Start of INFORMATION
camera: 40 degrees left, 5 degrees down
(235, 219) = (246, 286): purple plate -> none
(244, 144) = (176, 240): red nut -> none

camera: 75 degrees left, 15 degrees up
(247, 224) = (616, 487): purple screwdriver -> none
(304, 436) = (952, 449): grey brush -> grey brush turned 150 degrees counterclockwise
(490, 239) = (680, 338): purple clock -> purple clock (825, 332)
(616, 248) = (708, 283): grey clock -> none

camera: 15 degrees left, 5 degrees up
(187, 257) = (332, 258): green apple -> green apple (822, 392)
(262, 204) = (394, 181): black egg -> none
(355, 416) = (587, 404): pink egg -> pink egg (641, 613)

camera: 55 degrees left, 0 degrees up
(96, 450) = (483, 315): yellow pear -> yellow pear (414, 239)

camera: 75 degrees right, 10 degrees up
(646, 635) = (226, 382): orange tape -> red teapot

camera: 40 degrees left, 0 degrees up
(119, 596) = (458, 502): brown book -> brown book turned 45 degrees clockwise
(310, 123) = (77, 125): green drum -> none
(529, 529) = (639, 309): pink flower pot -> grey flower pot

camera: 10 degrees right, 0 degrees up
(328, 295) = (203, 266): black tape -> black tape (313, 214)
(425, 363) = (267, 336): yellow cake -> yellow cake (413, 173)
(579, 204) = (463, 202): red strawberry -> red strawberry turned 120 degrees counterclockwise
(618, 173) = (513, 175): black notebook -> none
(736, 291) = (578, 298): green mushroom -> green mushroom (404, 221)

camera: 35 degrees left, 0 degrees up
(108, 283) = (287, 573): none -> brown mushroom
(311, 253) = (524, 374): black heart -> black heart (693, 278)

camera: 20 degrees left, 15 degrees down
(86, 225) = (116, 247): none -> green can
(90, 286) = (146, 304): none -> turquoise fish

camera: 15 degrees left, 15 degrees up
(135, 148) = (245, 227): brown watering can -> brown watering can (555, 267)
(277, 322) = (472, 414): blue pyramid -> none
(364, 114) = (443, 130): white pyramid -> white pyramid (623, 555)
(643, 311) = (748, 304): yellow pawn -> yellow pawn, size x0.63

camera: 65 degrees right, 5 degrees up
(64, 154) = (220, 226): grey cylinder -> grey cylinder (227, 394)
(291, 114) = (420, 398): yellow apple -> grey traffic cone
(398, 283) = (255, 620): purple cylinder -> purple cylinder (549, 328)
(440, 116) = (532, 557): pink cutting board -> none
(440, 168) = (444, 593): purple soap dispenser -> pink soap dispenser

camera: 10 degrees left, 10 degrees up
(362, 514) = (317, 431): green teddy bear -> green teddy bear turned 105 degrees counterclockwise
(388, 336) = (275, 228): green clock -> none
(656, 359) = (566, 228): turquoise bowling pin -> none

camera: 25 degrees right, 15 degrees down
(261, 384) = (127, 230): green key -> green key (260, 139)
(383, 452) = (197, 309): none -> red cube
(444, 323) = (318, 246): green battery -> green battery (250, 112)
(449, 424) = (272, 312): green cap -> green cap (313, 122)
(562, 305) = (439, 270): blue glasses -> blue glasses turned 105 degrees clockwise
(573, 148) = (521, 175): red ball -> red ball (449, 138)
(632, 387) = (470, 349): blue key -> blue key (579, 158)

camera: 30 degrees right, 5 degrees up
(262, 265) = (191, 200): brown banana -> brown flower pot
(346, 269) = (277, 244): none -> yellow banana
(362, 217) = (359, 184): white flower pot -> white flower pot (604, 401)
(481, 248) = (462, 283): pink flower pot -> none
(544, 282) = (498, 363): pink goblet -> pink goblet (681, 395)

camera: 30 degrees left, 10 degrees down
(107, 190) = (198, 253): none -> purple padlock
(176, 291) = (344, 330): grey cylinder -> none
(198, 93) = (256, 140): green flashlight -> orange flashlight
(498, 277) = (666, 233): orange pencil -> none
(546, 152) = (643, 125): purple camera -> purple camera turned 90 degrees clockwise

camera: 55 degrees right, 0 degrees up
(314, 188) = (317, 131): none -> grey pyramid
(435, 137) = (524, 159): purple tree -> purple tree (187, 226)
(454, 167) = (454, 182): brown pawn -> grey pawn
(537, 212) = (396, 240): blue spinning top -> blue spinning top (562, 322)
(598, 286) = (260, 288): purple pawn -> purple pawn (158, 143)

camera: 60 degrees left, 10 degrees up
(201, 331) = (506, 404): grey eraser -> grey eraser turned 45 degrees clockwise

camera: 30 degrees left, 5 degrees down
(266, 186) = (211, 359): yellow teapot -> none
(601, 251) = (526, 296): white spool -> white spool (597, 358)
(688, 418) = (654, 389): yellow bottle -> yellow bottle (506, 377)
End of INFORMATION
If a line in the records includes the string "turquoise", copy it.

(90, 286) = (146, 304): none -> turquoise fish
(656, 359) = (566, 228): turquoise bowling pin -> none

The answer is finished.